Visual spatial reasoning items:
※ ※ ※

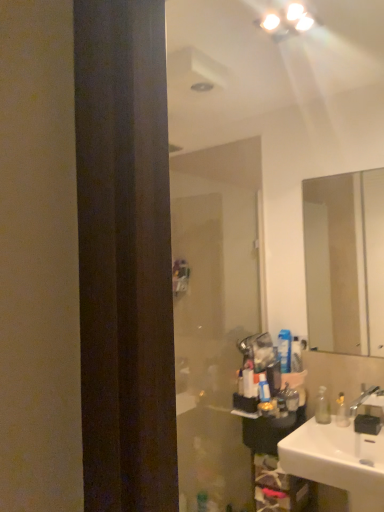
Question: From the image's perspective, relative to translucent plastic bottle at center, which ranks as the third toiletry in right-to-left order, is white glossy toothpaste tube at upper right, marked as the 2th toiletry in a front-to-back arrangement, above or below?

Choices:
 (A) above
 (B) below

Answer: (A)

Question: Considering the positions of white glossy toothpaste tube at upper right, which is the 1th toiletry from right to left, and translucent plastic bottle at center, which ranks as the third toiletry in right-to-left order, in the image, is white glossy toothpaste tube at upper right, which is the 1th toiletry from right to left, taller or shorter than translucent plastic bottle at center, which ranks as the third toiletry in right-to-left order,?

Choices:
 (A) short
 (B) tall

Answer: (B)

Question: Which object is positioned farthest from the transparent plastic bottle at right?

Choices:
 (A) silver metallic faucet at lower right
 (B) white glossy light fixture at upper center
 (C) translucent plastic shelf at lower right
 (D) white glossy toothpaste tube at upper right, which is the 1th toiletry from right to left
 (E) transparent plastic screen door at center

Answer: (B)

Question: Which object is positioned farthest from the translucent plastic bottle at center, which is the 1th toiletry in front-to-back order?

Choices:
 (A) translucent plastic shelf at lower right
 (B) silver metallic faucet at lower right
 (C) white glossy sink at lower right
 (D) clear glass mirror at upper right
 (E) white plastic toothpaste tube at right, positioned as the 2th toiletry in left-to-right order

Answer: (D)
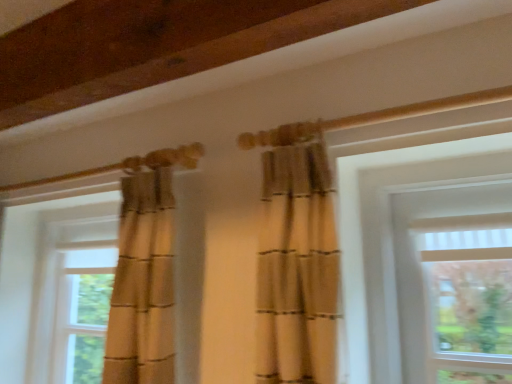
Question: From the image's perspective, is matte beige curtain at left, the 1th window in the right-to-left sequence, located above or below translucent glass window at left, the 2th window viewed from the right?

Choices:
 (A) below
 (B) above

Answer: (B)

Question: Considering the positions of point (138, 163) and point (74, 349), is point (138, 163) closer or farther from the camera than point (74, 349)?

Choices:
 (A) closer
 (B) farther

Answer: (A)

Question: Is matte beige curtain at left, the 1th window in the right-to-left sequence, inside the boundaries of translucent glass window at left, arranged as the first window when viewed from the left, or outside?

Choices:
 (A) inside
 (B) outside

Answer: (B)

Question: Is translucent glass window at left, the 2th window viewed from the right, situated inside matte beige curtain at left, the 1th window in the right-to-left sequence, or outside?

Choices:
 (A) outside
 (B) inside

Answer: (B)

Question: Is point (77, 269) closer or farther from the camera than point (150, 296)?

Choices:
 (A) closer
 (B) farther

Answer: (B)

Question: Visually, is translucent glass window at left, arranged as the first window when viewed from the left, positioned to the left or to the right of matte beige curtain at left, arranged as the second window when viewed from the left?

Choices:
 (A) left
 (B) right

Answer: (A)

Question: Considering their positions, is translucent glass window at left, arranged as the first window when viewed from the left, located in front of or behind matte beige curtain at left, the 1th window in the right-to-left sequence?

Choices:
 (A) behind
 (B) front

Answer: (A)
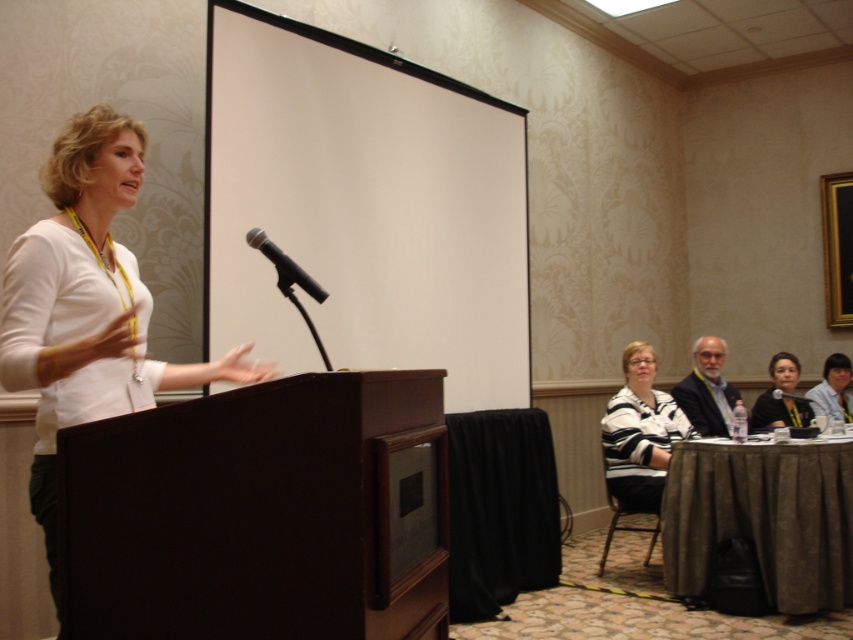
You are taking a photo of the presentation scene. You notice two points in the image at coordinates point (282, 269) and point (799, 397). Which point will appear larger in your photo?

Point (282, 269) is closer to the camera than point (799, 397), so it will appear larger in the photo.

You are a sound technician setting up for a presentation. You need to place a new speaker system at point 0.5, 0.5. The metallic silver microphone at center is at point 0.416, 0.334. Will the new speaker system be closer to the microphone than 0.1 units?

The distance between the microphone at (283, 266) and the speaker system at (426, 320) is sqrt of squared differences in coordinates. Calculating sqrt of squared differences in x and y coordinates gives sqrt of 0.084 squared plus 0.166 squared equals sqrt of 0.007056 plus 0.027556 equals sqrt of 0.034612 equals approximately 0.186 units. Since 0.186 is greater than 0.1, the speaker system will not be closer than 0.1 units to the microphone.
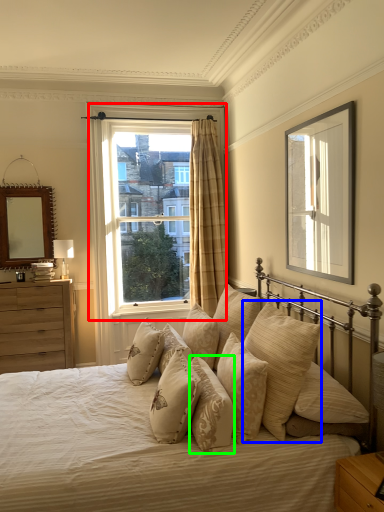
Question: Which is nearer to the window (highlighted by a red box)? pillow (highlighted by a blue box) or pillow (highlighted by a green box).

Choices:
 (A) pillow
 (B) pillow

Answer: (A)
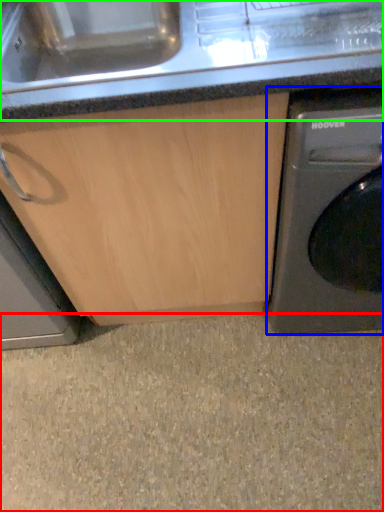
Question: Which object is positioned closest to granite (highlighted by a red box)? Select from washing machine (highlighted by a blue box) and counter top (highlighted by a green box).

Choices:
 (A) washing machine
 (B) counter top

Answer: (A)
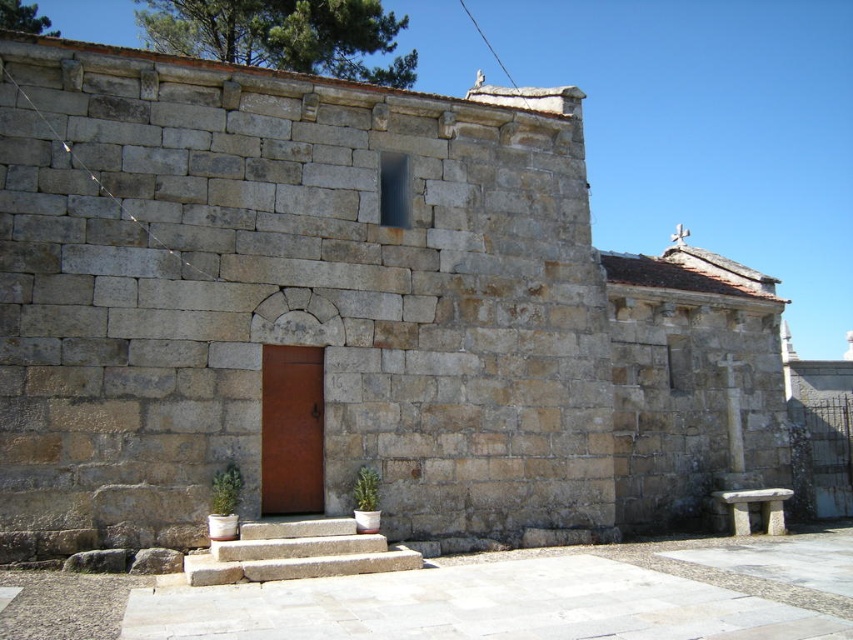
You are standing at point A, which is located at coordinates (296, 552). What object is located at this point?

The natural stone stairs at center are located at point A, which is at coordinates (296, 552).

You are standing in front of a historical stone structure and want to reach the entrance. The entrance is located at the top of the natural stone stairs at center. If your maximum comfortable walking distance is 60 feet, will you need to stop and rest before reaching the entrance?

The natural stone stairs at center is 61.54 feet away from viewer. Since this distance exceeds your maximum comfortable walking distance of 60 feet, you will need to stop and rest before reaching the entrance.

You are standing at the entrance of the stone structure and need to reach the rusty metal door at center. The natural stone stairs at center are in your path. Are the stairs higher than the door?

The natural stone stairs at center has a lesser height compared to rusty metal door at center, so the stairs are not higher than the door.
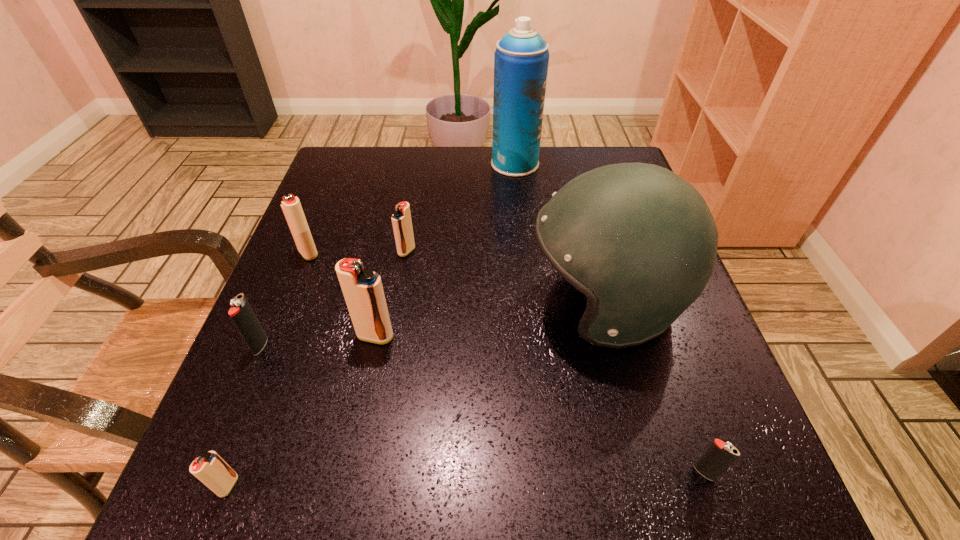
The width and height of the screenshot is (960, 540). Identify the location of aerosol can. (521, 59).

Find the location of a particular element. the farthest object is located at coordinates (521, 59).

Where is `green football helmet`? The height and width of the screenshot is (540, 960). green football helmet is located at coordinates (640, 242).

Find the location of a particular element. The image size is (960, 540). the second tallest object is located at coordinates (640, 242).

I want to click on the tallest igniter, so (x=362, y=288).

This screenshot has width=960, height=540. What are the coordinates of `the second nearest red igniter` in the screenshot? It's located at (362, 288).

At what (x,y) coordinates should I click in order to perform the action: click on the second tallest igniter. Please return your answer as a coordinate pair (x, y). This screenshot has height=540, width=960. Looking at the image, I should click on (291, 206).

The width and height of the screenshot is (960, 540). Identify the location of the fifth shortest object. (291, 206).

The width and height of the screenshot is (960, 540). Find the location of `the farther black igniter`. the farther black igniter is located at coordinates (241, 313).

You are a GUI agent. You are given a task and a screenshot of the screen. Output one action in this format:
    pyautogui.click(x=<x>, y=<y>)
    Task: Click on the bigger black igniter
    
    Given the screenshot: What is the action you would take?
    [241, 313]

※ ※ ※

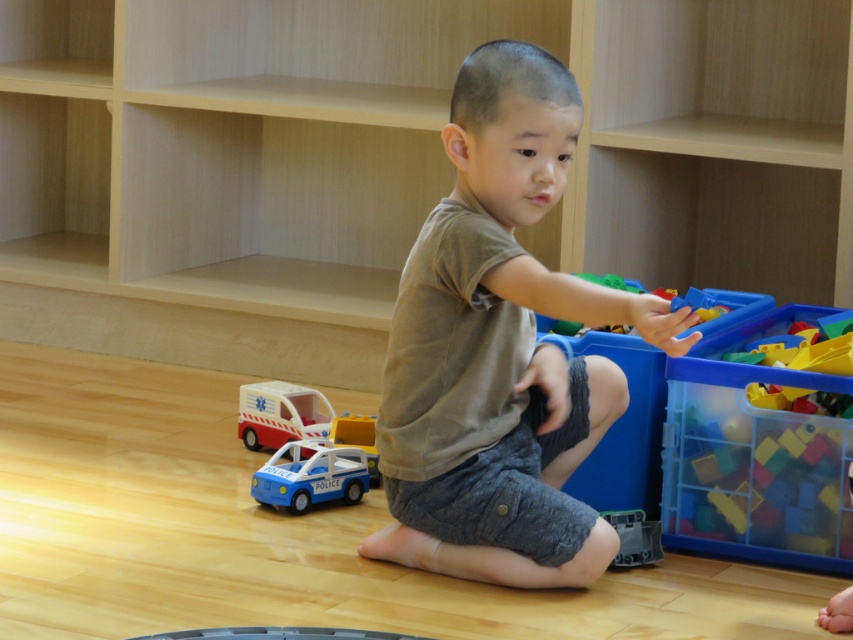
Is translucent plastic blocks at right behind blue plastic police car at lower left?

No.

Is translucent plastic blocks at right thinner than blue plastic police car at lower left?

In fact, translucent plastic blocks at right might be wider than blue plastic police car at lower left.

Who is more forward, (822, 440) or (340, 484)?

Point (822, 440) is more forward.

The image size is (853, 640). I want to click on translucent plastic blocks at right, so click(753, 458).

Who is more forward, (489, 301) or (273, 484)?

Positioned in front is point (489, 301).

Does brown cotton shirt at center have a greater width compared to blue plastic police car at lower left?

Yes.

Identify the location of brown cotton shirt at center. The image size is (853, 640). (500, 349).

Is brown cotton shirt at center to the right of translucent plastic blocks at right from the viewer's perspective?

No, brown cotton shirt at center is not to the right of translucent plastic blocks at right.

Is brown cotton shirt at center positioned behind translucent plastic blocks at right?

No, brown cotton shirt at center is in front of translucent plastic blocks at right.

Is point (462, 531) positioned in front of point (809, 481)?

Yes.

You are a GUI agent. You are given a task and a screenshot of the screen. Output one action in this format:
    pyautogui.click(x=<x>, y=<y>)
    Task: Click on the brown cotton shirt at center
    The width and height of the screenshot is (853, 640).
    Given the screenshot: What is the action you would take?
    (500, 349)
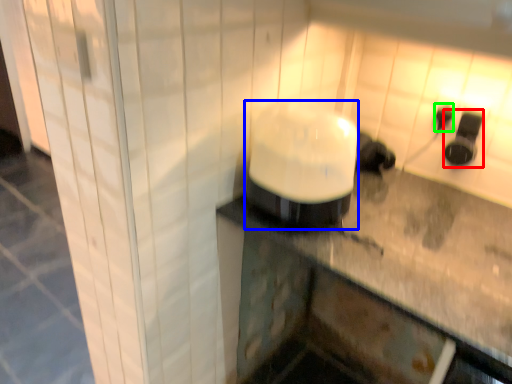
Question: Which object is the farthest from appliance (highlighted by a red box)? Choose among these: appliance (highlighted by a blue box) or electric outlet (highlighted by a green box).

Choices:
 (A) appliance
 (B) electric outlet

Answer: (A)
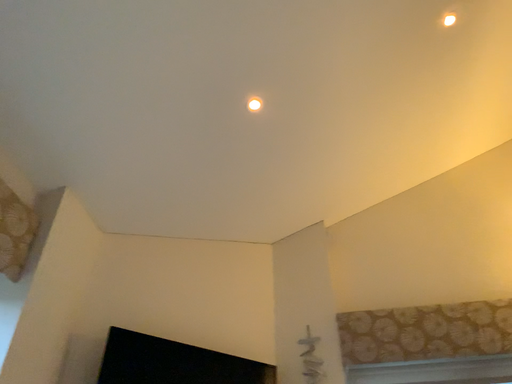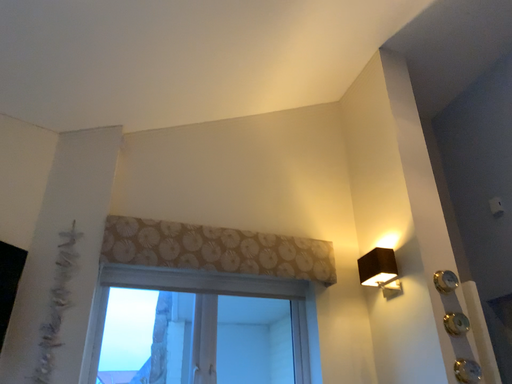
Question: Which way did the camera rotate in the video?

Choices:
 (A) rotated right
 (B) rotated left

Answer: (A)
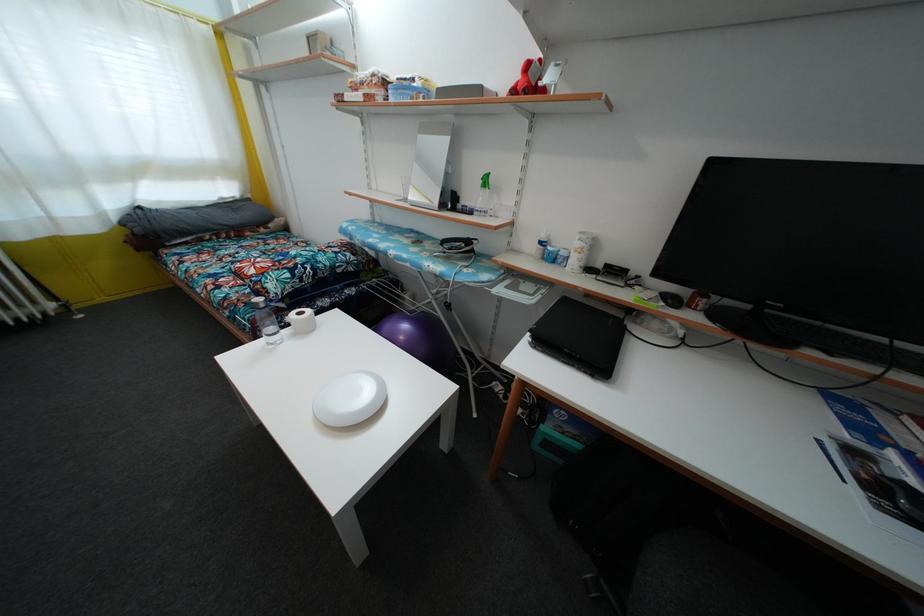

※ ※ ※

(Problem):
Reproduce verbatim the stretch of the records from the line containing "The natural stone stairs at center is" through the line containing "Find the location of a particular element. the farthest". Omit the pictures.

(Finished task):
The natural stone stairs at center is 61.54 feet away from viewer. Since this distance exceeds your maximum comfortable walking distance of 60 feet, you will need to stop and rest before reaching the entrance.

You are standing at the entrance of the stone structure and need to reach the rusty metal door at center. The natural stone stairs at center are in your path. Are the stairs higher than the door?

The natural stone stairs at center has a lesser height compared to rusty metal door at center, so the stairs are not higher than the door.
The width and height of the screenshot is (960, 540). Identify the location of aerosol can. (521, 59).

Find the location of a particular element. the farthest object is located at coordinates (521, 59).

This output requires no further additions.